-- Record excerpts follows --

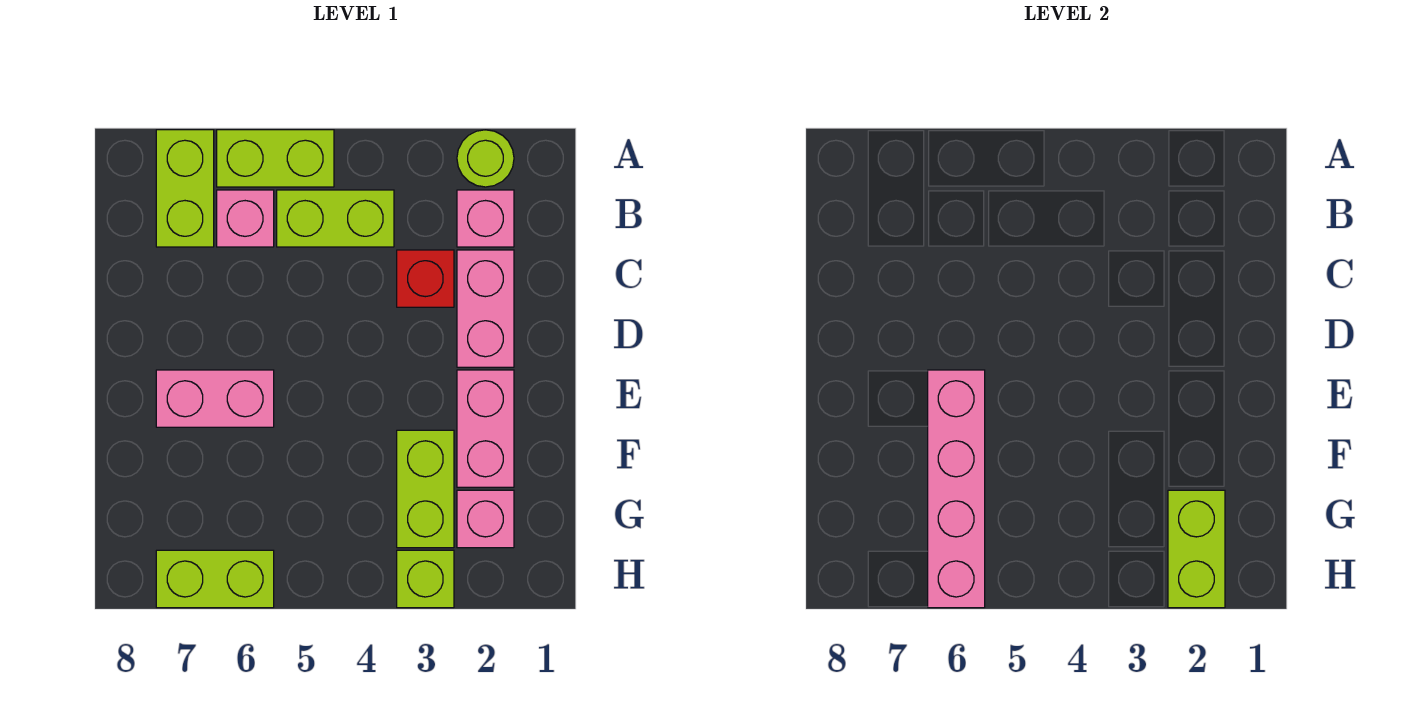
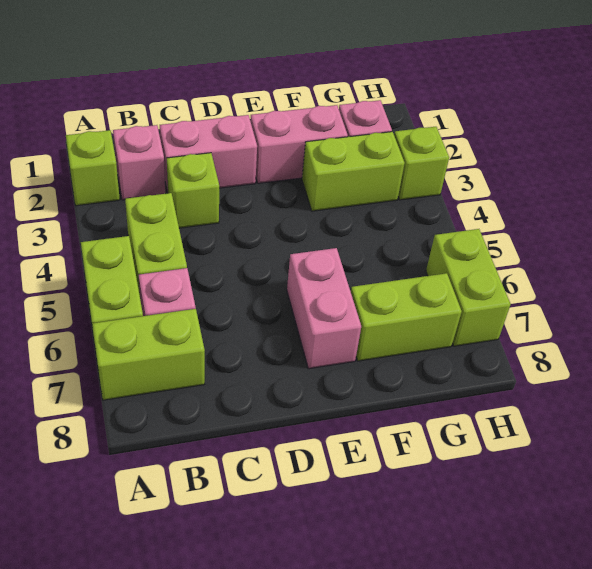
lime round brick A2 level 1 -> lime brick A2 level 1
red brick C3 level 1 -> lime brick C3 level 1
pink brick E6:H6 level 2 -> none
lime brick G2:H2 level 2 -> lime brick F7:G7 level 1

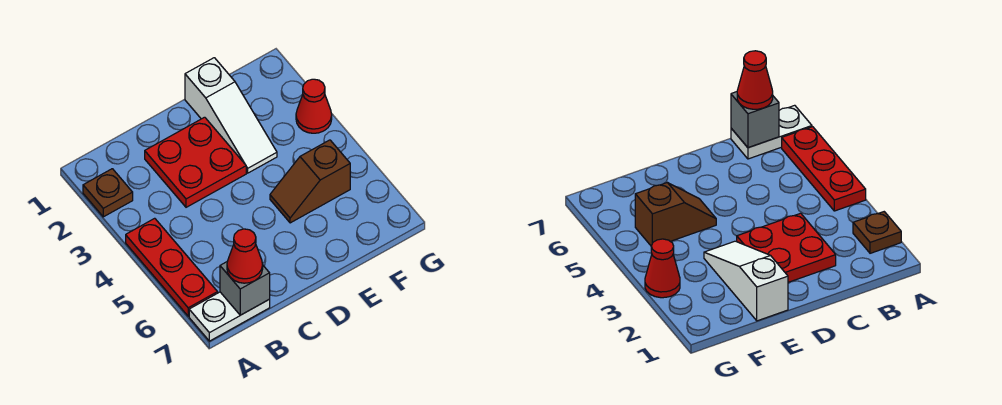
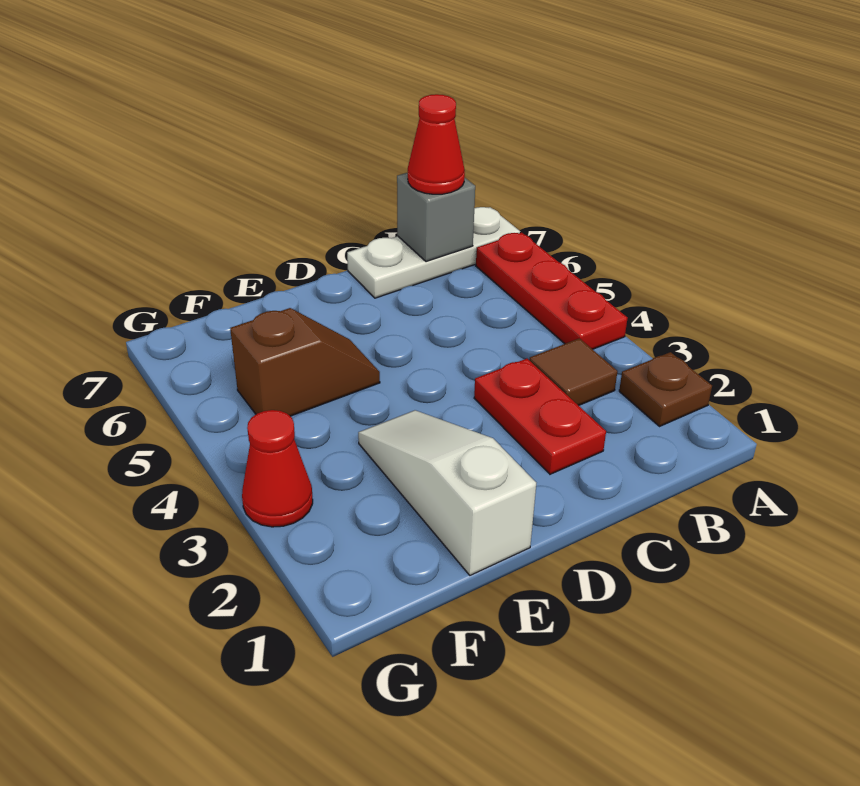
white plate A7:B7 level 1 -> white plate A7:C7 level 1
none -> brown tile B3 level 1
red plate C2:D3 level 1 -> red plate C2:C3 level 1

-- Record excerpts concluded --

◆ Your instructions
Retype the records above exactly, and keep any picture out of what you write.

◆ Problem solution
lime round brick A2 level 1 -> lime brick A2 level 1
red brick C3 level 1 -> lime brick C3 level 1
pink brick E6:H6 level 2 -> none
lime brick G2:H2 level 2 -> lime brick F7:G7 level 1

white plate A7:B7 level 1 -> white plate A7:C7 level 1
none -> brown tile B3 level 1
red plate C2:D3 level 1 -> red plate C2:C3 level 1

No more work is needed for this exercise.